## [Data excerpts]

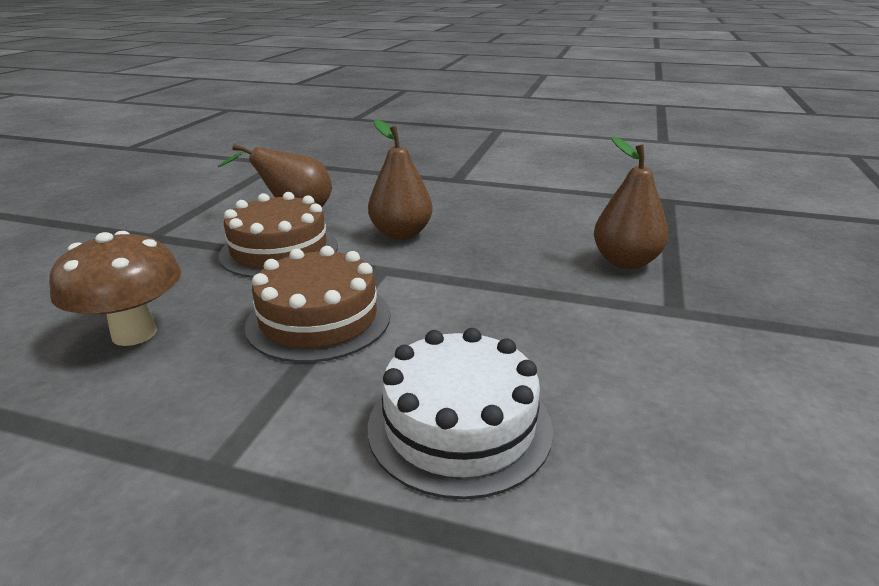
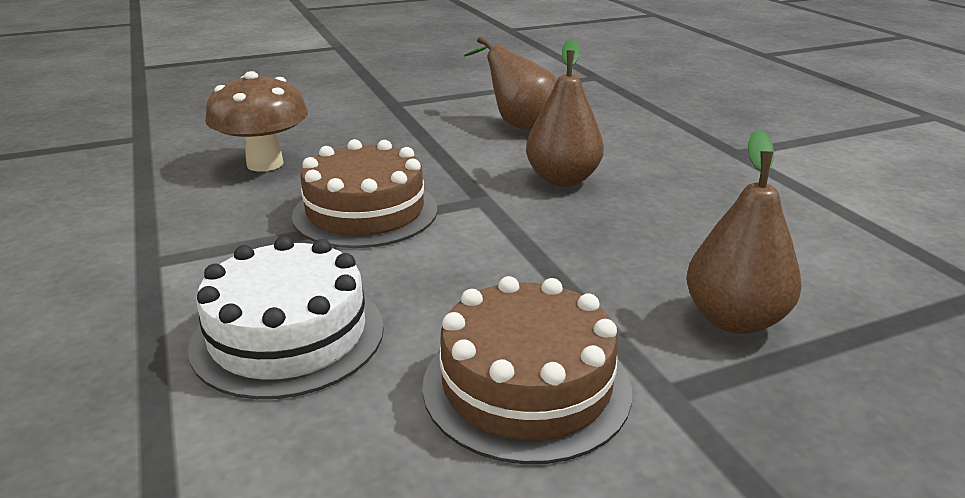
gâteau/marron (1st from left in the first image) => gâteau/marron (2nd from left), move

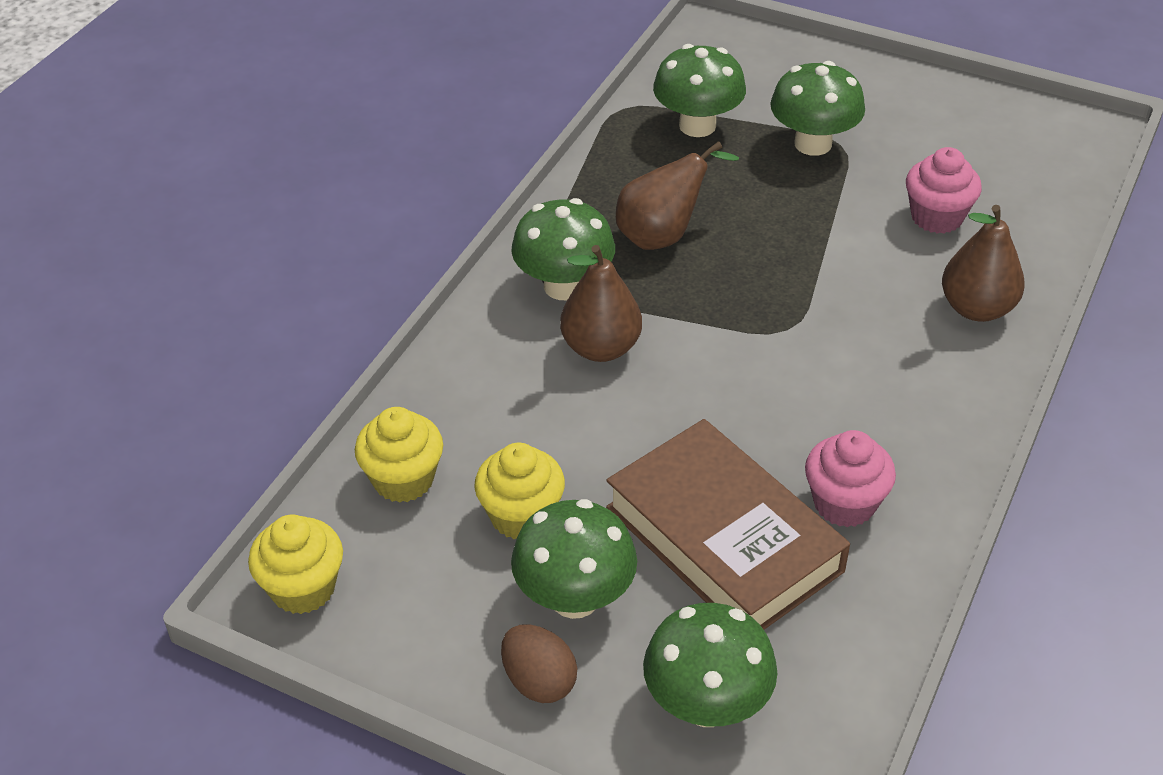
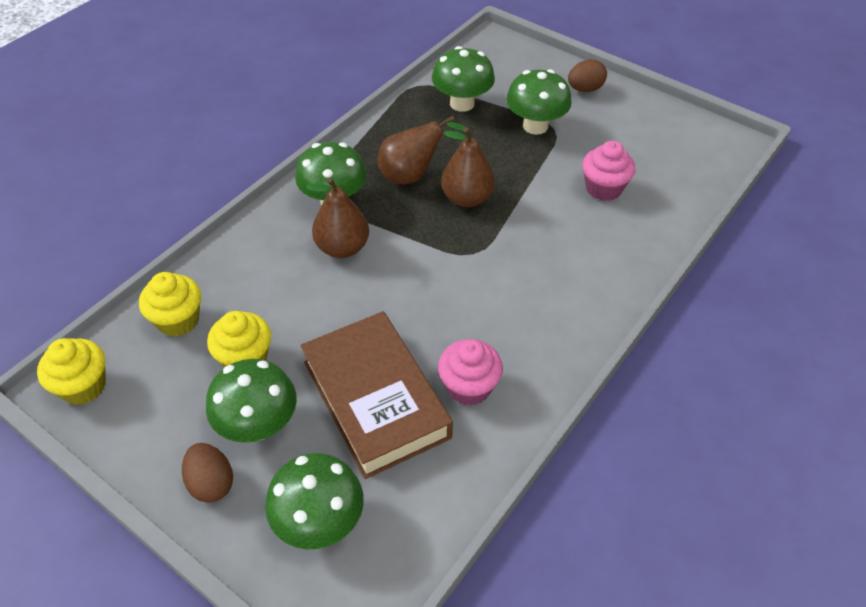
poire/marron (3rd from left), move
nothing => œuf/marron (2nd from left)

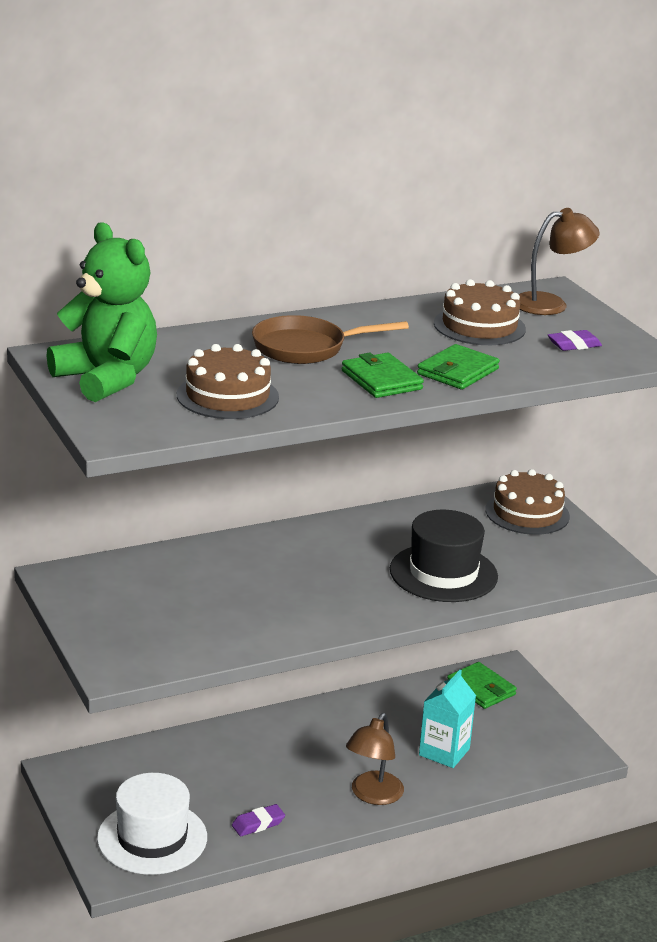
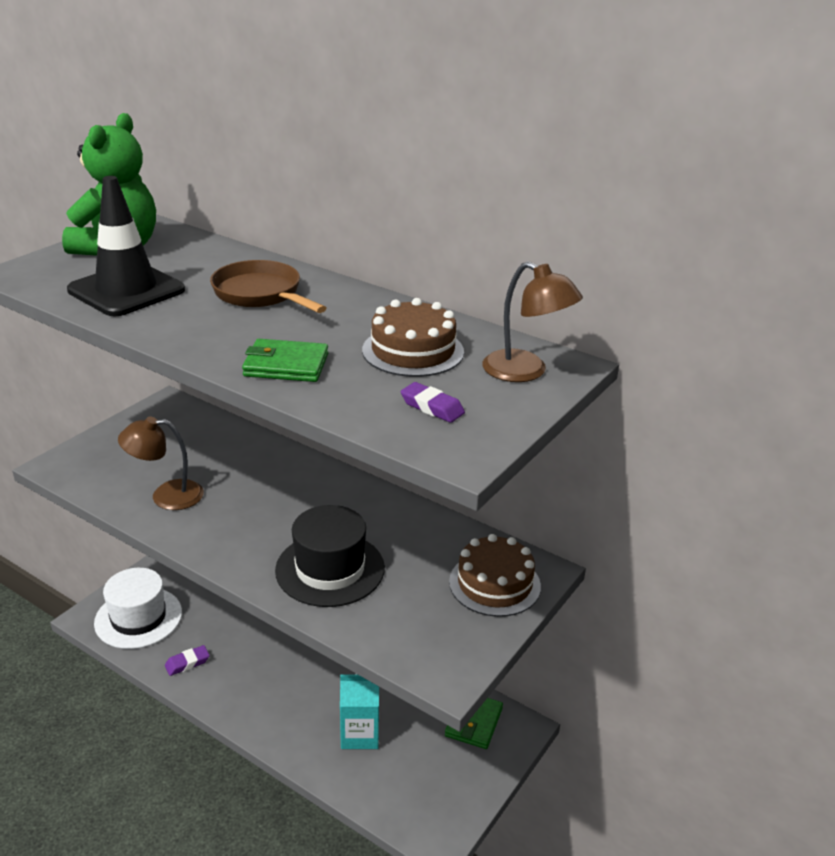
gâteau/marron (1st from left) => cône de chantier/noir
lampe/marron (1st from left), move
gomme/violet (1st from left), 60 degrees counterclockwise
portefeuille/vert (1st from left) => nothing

## [What this task involves]
Retype all the data exactly; skip the pictures.

## [Answer for this exercise]
gâteau/marron (1st from left in the first image) => gâteau/marron (2nd from left), move

poire/marron (3rd from left), move
nothing => œuf/marron (2nd from left)

gâteau/marron (1st from left) => cône de chantier/noir
lampe/marron (1st from left), move
gomme/violet (1st from left), 60 degrees counterclockwise
portefeuille/vert (1st from left) => nothing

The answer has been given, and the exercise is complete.